[Brief]:
Would you reproduce each line below exactly, leaving every picture out?

[Recorded information]:

>>>>>

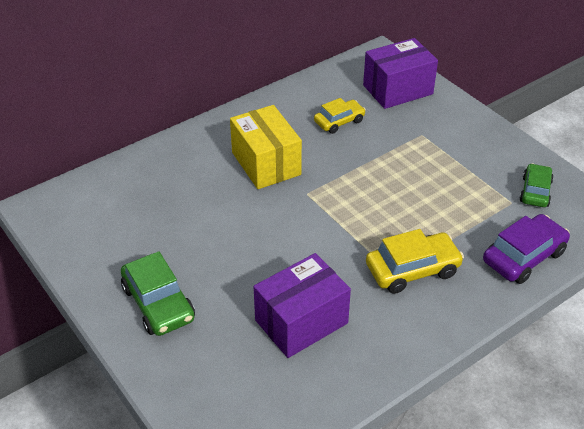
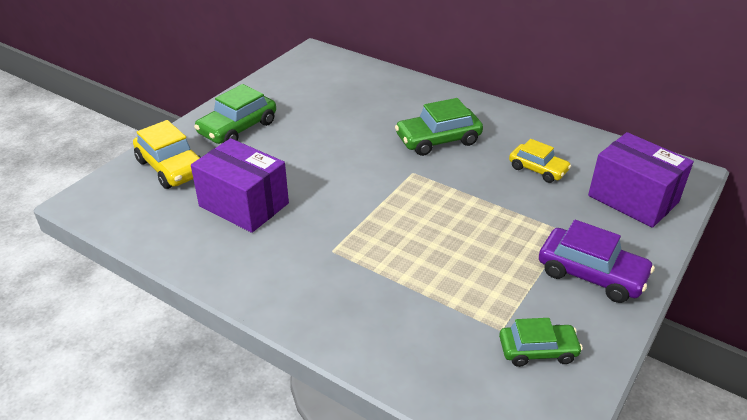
camera: 70 degrees right, 5 degrees down
(266, 163) = (438, 140): yellow box -> green car
(412, 270) = (342, 263): yellow car -> yellow car (171, 167)
(524, 257) = (409, 354): purple car -> purple car (591, 274)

<<<<<

[Answer]:
camera: 70 degrees right, 5 degrees down
(266, 163) = (438, 140): yellow box -> green car
(412, 270) = (342, 263): yellow car -> yellow car (171, 167)
(524, 257) = (409, 354): purple car -> purple car (591, 274)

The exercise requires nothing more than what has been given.